- **TASK DIRECTIONS**: Every line below needs to be printed again exactly, without any of its pictures.

START RECORDS SUPPLIED

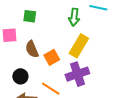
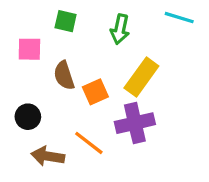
green arrow: (74, 17) -> (120, 29), moved
black circle: (20, 76) -> (28, 117), moved

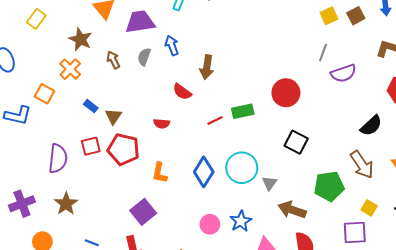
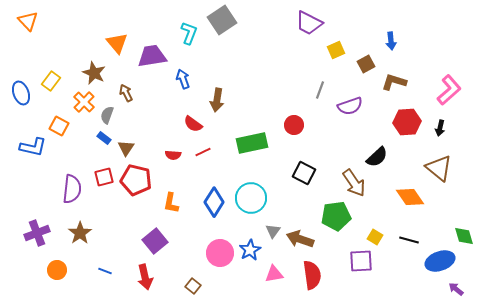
brown square: (356, 16) -> (366, 64), moved
yellow rectangle: (36, 19) -> (51, 81), moved
gray line: (323, 53) -> (320, 90), moved
gray semicircle: (144, 57) -> (107, 115), moved
red circle: (286, 93) -> (294, 125), size x0.7
green rectangle: (243, 111) -> (252, 143), size x1.4
red line: (215, 120) -> (203, 152), moved
brown arrow: (362, 165) -> (354, 183), moved
gray triangle: (269, 183) -> (273, 231), moved
pink circle: (210, 224) -> (220, 253), size x1.4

END RECORDS SUPPLIED

- **OUTPUT OF THE TASK**:
green arrow: (74, 17) -> (120, 29), moved
black circle: (20, 76) -> (28, 117), moved

brown square: (356, 16) -> (366, 64), moved
yellow rectangle: (36, 19) -> (51, 81), moved
gray line: (323, 53) -> (320, 90), moved
gray semicircle: (144, 57) -> (107, 115), moved
red circle: (286, 93) -> (294, 125), size x0.7
green rectangle: (243, 111) -> (252, 143), size x1.4
red line: (215, 120) -> (203, 152), moved
brown arrow: (362, 165) -> (354, 183), moved
gray triangle: (269, 183) -> (273, 231), moved
pink circle: (210, 224) -> (220, 253), size x1.4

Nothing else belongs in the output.